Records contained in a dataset
----------

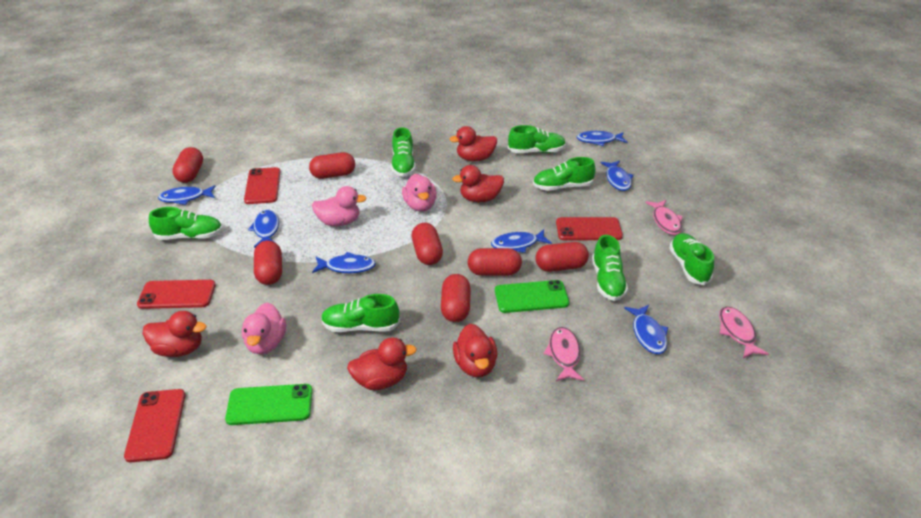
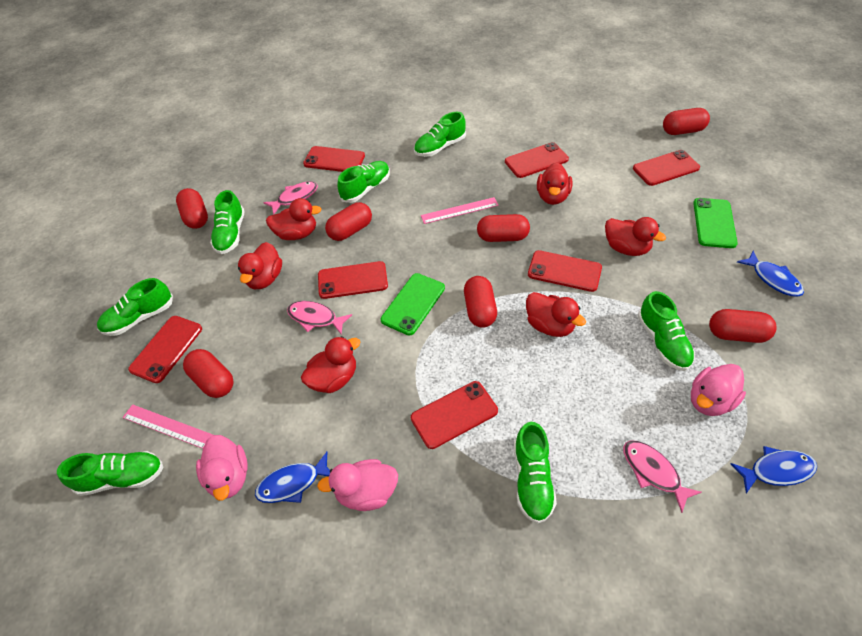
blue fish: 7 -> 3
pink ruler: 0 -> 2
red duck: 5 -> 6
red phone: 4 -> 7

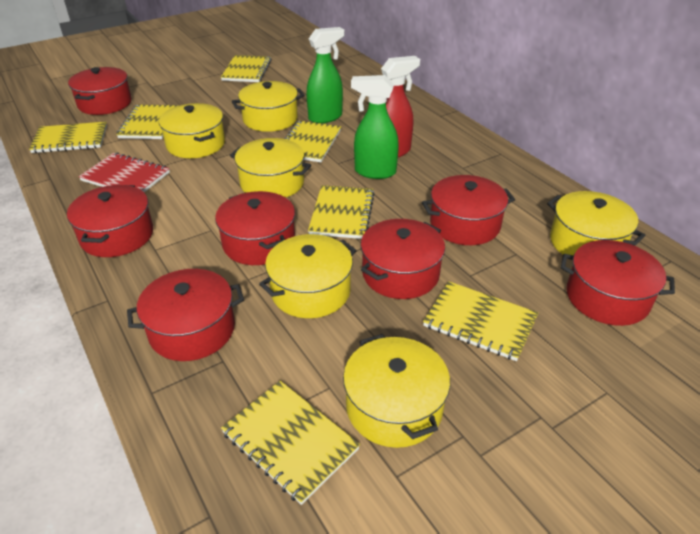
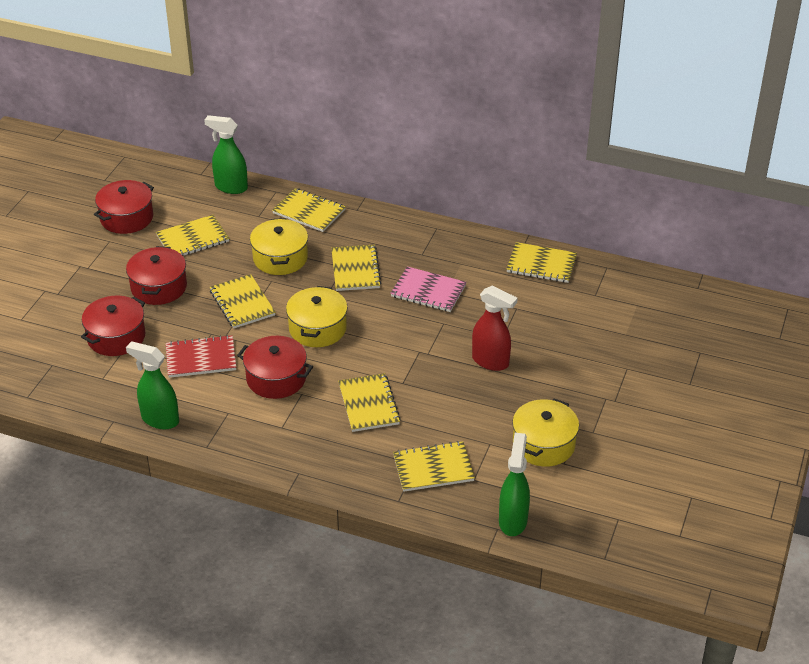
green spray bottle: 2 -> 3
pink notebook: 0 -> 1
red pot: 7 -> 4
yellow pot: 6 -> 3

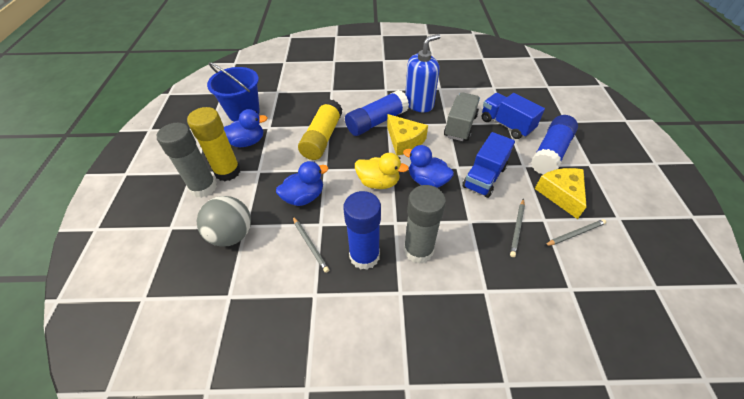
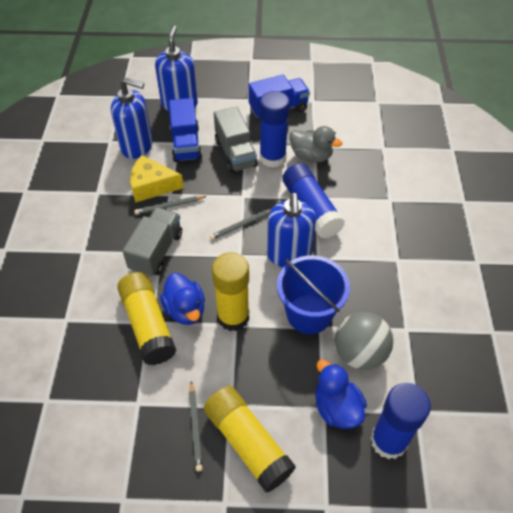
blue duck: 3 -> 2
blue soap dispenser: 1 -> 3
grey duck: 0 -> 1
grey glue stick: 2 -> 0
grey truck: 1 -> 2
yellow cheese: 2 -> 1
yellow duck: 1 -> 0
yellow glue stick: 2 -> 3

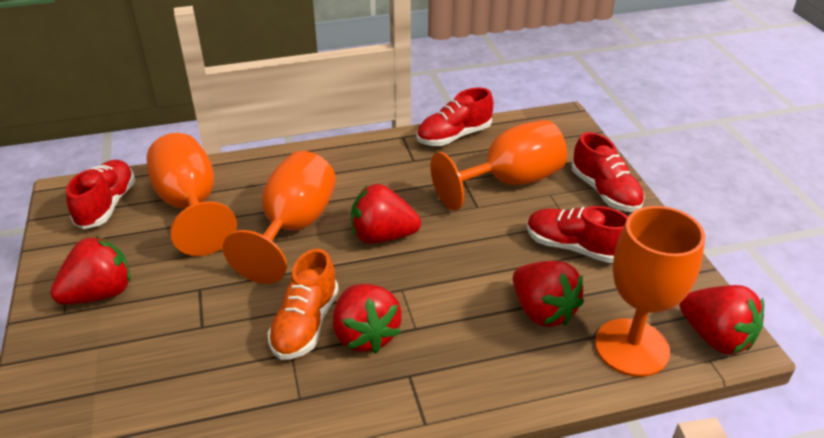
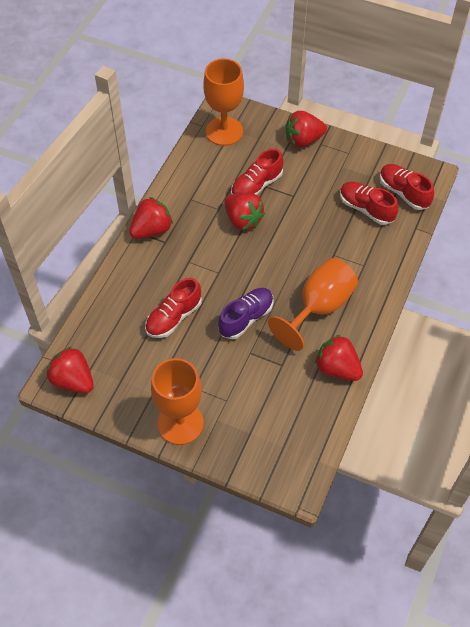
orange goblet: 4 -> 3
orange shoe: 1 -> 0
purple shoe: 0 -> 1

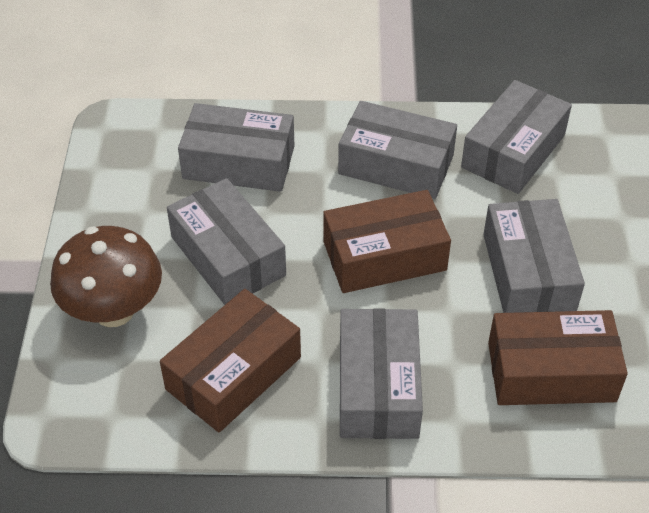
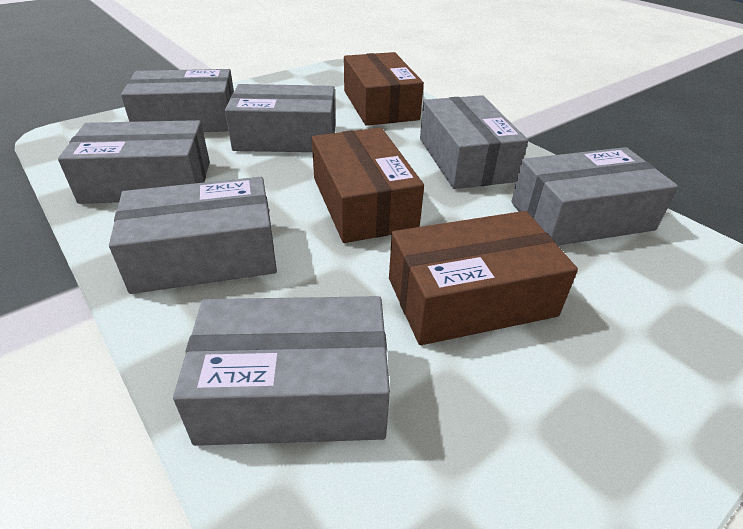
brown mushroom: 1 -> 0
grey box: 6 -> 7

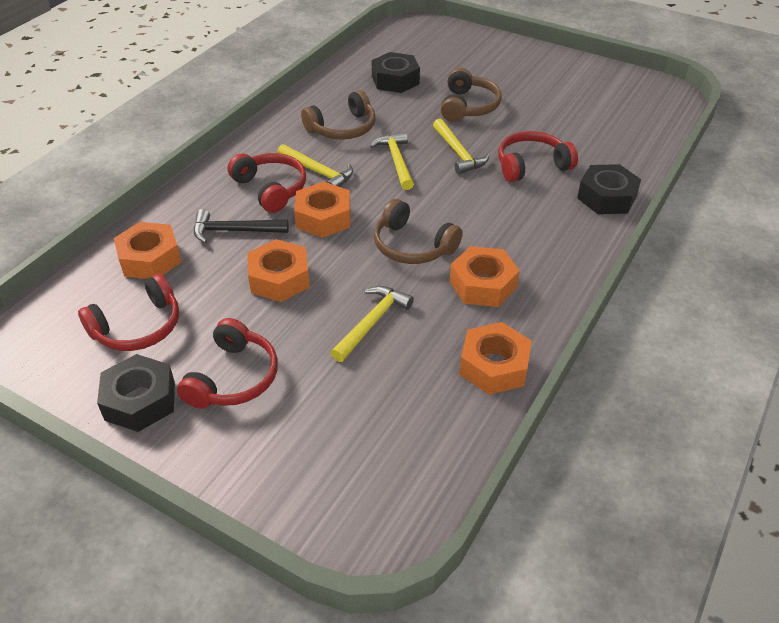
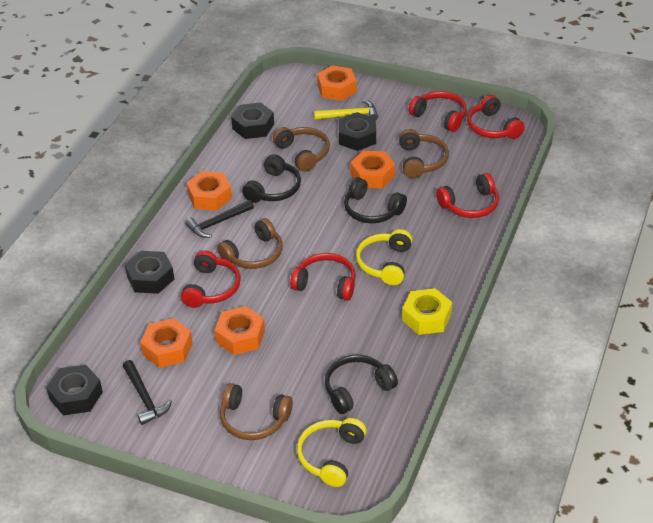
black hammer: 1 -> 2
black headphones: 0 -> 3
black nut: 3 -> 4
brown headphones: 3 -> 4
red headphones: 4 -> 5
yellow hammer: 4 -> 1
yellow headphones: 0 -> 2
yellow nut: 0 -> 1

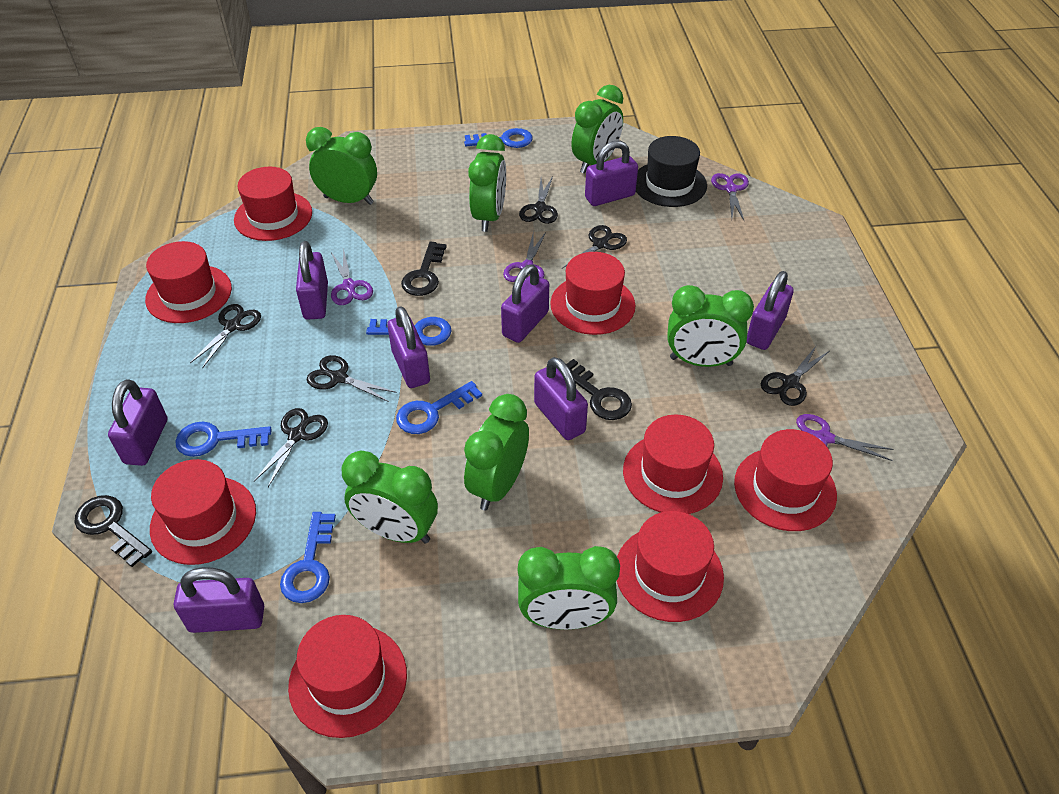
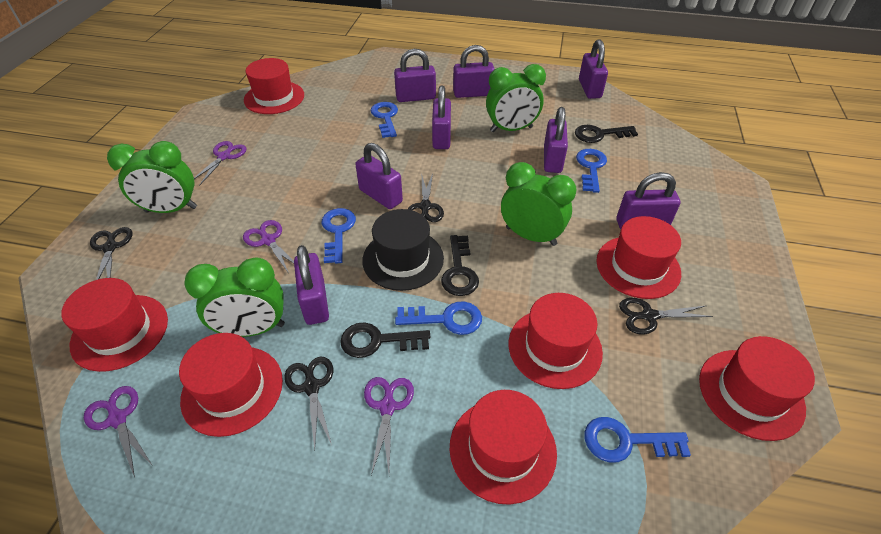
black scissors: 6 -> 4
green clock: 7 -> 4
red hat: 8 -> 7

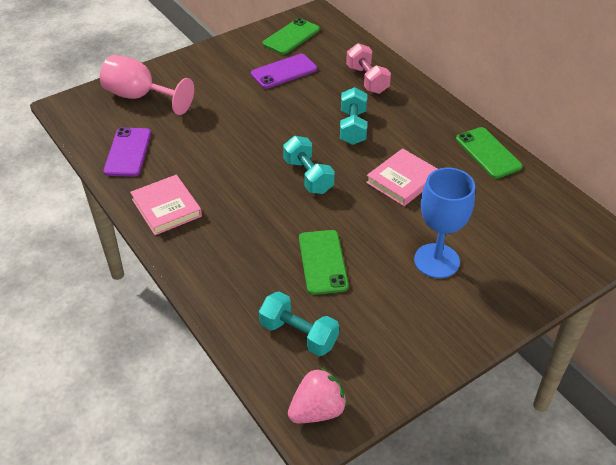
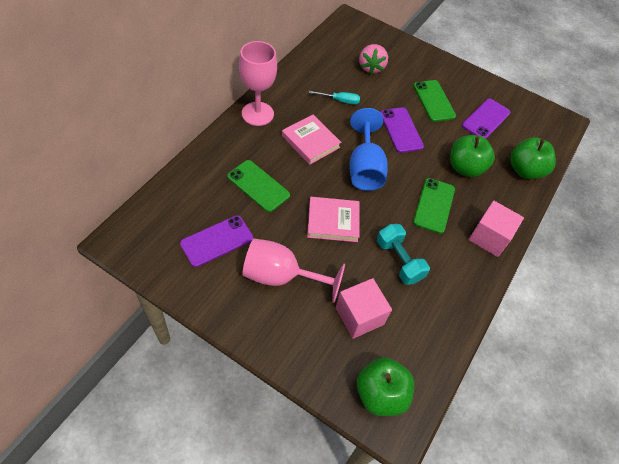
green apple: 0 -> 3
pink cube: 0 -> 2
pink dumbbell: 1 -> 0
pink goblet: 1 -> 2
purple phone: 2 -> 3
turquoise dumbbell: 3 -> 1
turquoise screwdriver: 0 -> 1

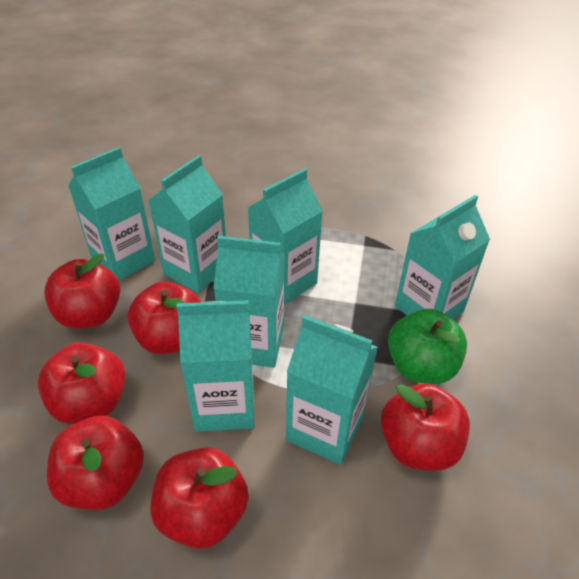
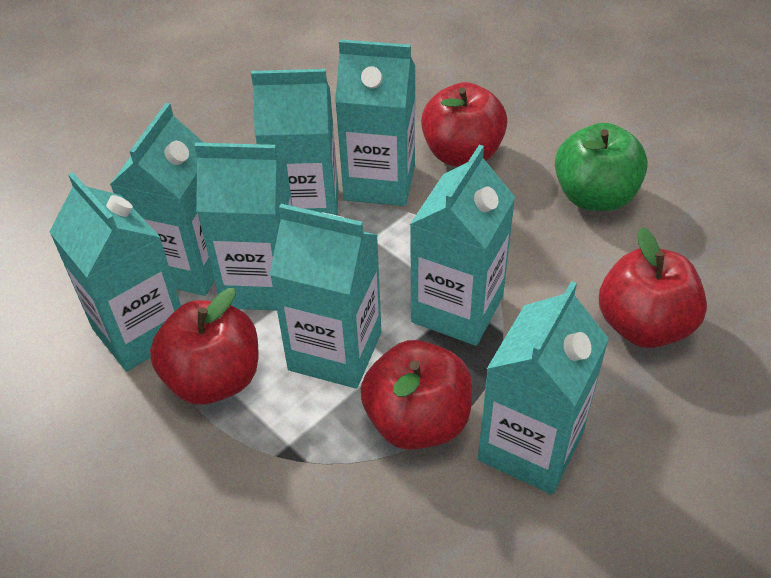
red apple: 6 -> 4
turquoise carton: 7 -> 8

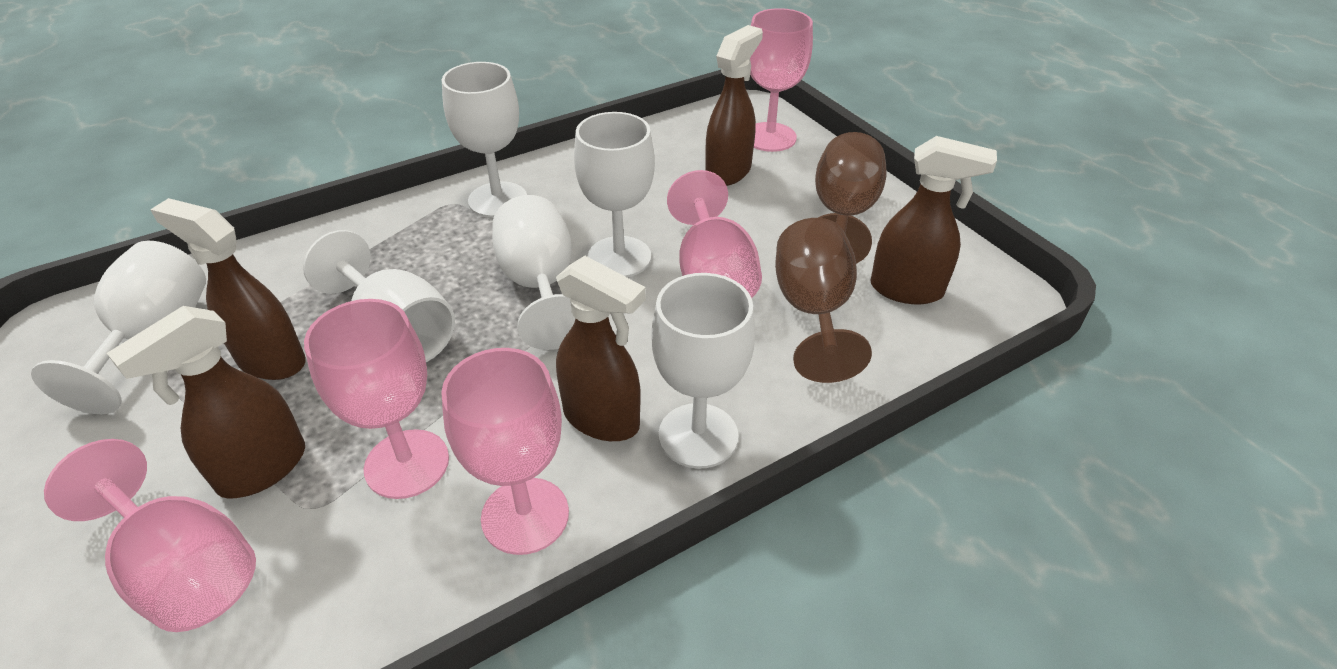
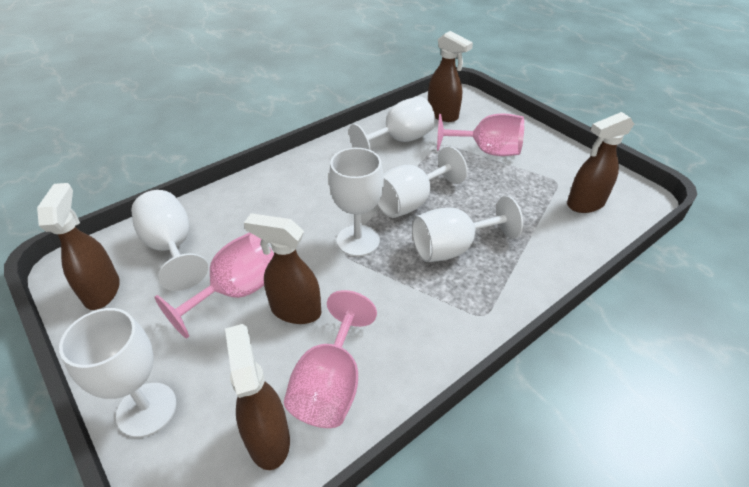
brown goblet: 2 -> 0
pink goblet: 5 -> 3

----------

◆ WORK REQUEST: Return each entry exactly as given. Leave the images out.

◆ ANSWER FOR THIS EXERCISE:
blue fish: 7 -> 3
pink ruler: 0 -> 2
red duck: 5 -> 6
red phone: 4 -> 7

green spray bottle: 2 -> 3
pink notebook: 0 -> 1
red pot: 7 -> 4
yellow pot: 6 -> 3

blue duck: 3 -> 2
blue soap dispenser: 1 -> 3
grey duck: 0 -> 1
grey glue stick: 2 -> 0
grey truck: 1 -> 2
yellow cheese: 2 -> 1
yellow duck: 1 -> 0
yellow glue stick: 2 -> 3

orange goblet: 4 -> 3
orange shoe: 1 -> 0
purple shoe: 0 -> 1

brown mushroom: 1 -> 0
grey box: 6 -> 7

black hammer: 1 -> 2
black headphones: 0 -> 3
black nut: 3 -> 4
brown headphones: 3 -> 4
red headphones: 4 -> 5
yellow hammer: 4 -> 1
yellow headphones: 0 -> 2
yellow nut: 0 -> 1

black scissors: 6 -> 4
green clock: 7 -> 4
red hat: 8 -> 7

green apple: 0 -> 3
pink cube: 0 -> 2
pink dumbbell: 1 -> 0
pink goblet: 1 -> 2
purple phone: 2 -> 3
turquoise dumbbell: 3 -> 1
turquoise screwdriver: 0 -> 1

red apple: 6 -> 4
turquoise carton: 7 -> 8

brown goblet: 2 -> 0
pink goblet: 5 -> 3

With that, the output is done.